• _Task brief_: Starting with the first line of the records, write out each line exactly until you have included the line containing "(486, 112) = (318, 150): none -> black tape".

• _The input_:
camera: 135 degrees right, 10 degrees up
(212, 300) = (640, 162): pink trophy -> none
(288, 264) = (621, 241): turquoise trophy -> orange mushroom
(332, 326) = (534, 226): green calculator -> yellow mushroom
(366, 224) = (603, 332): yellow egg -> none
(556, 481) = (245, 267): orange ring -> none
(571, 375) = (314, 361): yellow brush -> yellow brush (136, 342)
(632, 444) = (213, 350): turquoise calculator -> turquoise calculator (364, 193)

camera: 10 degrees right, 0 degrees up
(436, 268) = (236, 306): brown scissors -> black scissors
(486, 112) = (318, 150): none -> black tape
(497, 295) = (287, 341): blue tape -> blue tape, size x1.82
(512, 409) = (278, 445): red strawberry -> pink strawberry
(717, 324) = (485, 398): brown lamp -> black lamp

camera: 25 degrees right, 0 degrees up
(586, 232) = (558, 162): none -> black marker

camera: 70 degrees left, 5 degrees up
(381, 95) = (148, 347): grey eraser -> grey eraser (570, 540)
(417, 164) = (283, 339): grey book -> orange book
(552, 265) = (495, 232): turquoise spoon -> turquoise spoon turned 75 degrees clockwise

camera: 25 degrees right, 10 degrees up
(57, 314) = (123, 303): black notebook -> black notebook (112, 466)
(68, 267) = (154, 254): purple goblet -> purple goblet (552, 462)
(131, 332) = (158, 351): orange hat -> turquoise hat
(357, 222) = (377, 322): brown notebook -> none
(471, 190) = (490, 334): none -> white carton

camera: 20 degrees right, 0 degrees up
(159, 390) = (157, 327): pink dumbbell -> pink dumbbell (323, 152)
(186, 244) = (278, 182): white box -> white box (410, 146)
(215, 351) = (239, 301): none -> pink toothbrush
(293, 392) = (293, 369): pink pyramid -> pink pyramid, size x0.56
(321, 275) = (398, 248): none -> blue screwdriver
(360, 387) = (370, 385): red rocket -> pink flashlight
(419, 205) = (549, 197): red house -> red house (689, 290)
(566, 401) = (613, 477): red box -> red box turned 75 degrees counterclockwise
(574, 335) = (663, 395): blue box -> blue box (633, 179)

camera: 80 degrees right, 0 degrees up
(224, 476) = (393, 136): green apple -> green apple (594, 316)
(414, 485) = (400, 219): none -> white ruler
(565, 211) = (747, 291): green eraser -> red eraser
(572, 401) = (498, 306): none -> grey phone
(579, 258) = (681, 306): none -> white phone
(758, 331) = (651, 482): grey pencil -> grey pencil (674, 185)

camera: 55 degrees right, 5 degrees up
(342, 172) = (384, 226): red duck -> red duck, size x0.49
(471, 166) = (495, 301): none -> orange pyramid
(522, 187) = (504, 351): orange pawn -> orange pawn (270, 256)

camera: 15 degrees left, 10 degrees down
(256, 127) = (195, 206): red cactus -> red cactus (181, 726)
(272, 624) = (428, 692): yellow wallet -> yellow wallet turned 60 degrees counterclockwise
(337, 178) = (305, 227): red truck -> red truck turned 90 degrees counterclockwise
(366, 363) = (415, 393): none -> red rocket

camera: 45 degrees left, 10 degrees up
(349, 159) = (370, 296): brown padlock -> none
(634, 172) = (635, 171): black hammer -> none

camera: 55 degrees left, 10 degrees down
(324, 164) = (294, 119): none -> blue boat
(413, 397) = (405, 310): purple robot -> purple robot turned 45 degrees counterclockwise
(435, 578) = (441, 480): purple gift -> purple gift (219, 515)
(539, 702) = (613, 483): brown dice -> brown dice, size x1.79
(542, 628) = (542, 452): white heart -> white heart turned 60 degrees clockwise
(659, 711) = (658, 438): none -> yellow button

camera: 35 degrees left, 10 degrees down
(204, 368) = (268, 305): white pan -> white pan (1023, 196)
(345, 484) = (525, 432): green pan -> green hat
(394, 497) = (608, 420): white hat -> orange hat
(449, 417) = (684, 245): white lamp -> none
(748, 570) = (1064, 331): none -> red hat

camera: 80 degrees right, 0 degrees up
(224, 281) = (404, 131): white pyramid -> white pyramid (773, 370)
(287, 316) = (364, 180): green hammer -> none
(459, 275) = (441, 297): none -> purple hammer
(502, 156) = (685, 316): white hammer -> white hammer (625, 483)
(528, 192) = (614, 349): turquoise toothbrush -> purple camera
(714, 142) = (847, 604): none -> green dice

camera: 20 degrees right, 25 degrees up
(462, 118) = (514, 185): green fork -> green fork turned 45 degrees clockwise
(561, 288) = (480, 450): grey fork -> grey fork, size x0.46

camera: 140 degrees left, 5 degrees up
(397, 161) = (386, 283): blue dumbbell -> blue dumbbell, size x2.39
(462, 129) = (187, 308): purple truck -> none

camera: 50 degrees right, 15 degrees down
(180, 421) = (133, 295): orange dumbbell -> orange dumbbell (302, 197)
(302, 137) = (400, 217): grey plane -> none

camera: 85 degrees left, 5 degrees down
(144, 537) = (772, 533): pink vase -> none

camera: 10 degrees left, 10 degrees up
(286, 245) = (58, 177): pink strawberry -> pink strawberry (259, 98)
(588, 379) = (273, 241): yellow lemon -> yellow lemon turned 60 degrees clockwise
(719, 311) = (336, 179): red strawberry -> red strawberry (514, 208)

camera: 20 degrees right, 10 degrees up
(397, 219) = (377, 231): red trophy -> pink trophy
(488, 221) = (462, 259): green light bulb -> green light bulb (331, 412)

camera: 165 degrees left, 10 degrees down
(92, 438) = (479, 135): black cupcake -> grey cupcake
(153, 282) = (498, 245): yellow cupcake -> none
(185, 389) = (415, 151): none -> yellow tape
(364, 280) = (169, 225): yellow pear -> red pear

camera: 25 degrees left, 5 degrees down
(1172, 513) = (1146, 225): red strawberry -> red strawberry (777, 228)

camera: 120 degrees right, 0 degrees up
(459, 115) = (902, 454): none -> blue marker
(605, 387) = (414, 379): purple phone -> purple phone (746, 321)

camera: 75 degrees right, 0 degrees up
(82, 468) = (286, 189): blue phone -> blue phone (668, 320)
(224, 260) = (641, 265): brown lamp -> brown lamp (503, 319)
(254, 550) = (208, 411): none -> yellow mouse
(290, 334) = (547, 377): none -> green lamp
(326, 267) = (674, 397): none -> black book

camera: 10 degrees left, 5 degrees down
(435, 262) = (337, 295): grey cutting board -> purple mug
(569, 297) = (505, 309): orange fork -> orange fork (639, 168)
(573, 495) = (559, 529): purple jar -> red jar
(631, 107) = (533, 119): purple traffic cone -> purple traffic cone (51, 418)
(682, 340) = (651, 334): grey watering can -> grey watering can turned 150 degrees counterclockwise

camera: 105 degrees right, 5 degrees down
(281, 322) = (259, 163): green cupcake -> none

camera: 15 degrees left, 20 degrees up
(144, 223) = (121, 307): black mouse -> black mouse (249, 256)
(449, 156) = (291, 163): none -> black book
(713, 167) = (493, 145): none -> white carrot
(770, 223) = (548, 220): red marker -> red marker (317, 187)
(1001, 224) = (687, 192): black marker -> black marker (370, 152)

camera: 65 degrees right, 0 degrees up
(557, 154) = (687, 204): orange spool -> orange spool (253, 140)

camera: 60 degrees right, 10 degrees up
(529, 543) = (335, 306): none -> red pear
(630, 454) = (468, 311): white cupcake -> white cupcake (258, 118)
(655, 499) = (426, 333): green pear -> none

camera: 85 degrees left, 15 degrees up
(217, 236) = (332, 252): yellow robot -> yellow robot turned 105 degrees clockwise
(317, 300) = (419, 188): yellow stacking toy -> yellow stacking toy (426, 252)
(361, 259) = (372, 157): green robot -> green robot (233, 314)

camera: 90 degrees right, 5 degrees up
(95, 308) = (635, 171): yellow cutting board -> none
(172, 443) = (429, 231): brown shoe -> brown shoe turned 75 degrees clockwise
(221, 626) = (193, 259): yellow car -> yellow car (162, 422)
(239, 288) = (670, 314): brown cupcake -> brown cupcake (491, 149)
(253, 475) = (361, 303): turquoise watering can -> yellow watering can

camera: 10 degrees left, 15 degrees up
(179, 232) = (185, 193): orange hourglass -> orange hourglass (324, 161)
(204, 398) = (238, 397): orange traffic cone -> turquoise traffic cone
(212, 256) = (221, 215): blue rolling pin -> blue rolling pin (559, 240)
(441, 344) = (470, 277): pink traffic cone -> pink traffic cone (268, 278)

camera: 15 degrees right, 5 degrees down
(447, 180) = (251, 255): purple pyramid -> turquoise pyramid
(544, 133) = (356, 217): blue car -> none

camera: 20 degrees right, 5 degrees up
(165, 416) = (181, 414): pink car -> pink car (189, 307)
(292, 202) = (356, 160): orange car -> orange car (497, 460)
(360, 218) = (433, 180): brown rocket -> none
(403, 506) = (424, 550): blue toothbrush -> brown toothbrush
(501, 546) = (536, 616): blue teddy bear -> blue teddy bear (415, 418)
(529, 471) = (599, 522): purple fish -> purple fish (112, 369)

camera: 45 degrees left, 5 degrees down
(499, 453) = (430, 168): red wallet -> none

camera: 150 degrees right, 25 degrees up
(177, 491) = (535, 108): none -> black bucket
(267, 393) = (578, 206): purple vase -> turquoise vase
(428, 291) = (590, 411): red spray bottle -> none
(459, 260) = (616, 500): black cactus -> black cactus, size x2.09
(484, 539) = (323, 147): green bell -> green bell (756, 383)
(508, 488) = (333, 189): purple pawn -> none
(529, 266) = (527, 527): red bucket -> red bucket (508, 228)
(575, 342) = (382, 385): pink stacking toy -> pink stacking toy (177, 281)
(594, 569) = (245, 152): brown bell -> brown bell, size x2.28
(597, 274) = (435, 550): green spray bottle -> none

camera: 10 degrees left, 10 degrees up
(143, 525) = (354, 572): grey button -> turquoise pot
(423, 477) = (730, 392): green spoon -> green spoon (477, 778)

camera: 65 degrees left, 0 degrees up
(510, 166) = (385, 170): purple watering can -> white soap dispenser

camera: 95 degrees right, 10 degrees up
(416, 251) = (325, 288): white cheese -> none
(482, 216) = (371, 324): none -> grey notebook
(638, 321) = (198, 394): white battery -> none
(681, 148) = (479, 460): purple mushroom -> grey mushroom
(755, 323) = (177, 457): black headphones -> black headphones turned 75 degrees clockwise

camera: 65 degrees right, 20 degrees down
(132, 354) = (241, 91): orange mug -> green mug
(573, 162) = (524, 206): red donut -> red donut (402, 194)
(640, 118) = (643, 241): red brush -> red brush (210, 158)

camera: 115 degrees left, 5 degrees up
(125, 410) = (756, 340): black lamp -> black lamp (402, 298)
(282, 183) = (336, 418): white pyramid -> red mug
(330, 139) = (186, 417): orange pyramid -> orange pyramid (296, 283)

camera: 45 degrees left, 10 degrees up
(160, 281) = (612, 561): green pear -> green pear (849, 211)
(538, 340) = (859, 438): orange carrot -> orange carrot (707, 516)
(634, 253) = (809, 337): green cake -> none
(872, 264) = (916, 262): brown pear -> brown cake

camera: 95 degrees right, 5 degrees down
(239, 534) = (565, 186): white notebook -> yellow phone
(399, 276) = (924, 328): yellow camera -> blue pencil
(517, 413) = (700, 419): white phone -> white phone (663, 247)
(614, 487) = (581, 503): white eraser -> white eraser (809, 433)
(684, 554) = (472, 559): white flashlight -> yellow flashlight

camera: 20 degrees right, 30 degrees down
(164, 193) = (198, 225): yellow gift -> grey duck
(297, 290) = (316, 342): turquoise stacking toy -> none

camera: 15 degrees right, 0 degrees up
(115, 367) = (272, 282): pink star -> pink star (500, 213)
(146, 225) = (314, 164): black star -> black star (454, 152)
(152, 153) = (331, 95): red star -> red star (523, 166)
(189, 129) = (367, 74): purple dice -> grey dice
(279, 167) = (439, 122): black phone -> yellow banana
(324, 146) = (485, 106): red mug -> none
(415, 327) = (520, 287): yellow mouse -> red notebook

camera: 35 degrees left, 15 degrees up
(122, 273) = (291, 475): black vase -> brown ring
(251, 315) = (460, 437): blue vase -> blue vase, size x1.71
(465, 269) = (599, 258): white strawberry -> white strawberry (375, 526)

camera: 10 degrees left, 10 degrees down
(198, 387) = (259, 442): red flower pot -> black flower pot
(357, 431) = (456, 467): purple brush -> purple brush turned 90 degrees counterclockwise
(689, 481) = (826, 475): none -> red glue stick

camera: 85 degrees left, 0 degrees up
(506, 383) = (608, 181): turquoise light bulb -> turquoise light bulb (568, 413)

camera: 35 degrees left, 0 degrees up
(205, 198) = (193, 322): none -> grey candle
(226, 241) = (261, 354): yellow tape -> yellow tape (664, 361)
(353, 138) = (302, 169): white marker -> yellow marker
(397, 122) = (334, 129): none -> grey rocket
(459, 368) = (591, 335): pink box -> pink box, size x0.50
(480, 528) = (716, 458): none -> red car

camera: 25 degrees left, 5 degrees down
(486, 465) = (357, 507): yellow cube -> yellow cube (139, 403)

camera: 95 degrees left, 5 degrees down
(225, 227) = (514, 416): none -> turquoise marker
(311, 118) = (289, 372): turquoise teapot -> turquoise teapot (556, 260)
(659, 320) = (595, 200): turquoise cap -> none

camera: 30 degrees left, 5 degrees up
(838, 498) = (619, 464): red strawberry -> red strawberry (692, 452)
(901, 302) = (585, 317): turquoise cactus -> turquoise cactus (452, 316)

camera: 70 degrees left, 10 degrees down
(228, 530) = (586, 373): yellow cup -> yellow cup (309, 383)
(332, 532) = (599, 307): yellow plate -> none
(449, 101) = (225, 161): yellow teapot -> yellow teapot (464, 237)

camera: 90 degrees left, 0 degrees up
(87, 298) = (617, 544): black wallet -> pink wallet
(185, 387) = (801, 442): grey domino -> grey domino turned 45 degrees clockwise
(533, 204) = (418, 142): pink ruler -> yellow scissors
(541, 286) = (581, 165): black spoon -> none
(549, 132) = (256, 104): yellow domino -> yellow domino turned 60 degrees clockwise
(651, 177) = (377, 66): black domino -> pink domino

• _Result below_:
camera: 135 degrees right, 10 degrees up
(212, 300) = (640, 162): pink trophy -> none
(288, 264) = (621, 241): turquoise trophy -> orange mushroom
(332, 326) = (534, 226): green calculator -> yellow mushroom
(366, 224) = (603, 332): yellow egg -> none
(556, 481) = (245, 267): orange ring -> none
(571, 375) = (314, 361): yellow brush -> yellow brush (136, 342)
(632, 444) = (213, 350): turquoise calculator -> turquoise calculator (364, 193)

camera: 10 degrees right, 0 degrees up
(436, 268) = (236, 306): brown scissors -> black scissors
(486, 112) = (318, 150): none -> black tape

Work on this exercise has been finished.